* **Prompt**:
Every record here should be printed again exactly.

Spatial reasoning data

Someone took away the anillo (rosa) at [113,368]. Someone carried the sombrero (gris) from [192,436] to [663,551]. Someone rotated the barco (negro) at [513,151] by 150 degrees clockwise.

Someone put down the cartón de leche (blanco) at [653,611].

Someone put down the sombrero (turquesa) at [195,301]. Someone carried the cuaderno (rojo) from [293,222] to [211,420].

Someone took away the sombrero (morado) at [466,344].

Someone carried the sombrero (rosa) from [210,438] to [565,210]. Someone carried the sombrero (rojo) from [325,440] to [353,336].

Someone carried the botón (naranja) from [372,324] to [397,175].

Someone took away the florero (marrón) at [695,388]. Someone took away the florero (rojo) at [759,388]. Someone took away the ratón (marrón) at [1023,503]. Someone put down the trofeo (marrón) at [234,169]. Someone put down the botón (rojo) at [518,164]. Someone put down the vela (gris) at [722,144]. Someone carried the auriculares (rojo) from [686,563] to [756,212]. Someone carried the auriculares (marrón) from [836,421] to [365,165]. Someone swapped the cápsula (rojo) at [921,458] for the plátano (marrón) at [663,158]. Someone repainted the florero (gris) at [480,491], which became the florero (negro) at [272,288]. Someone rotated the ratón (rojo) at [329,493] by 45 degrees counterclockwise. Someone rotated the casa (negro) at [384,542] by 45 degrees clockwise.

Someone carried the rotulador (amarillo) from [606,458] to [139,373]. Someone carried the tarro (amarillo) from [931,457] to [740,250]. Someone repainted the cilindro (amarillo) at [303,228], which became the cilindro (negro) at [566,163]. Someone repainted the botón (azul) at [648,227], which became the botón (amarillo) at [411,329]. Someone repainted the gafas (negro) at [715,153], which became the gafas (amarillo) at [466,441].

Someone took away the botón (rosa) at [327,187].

* **Written solution**:
Someone took away the anillo (rosa) at [113,368]. Someone carried the sombrero (gris) from [192,436] to [663,551]. Someone rotated the barco (negro) at [513,151] by 150 degrees clockwise.

Someone put down the cartón de leche (blanco) at [653,611].

Someone put down the sombrero (turquesa) at [195,301]. Someone carried the cuaderno (rojo) from [293,222] to [211,420].

Someone took away the sombrero (morado) at [466,344].

Someone carried the sombrero (rosa) from [210,438] to [565,210]. Someone carried the sombrero (rojo) from [325,440] to [353,336].

Someone carried the botón (naranja) from [372,324] to [397,175].

Someone took away the florero (marrón) at [695,388]. Someone took away the florero (rojo) at [759,388]. Someone took away the ratón (marrón) at [1023,503]. Someone put down the trofeo (marrón) at [234,169]. Someone put down the botón (rojo) at [518,164]. Someone put down the vela (gris) at [722,144]. Someone carried the auriculares (rojo) from [686,563] to [756,212]. Someone carried the auriculares (marrón) from [836,421] to [365,165]. Someone swapped the cápsula (rojo) at [921,458] for the plátano (marrón) at [663,158]. Someone repainted the florero (gris) at [480,491], which became the florero (negro) at [272,288]. Someone rotated the ratón (rojo) at [329,493] by 45 degrees counterclockwise. Someone rotated the casa (negro) at [384,542] by 45 degrees clockwise.

Someone carried the rotulador (amarillo) from [606,458] to [139,373]. Someone carried the tarro (amarillo) from [931,457] to [740,250]. Someone repainted the cilindro (amarillo) at [303,228], which became the cilindro (negro) at [566,163]. Someone repainted the botón (azul) at [648,227], which became the botón (amarillo) at [411,329]. Someone repainted the gafas (negro) at [715,153], which became the gafas (amarillo) at [466,441].

Someone took away the botón (rosa) at [327,187].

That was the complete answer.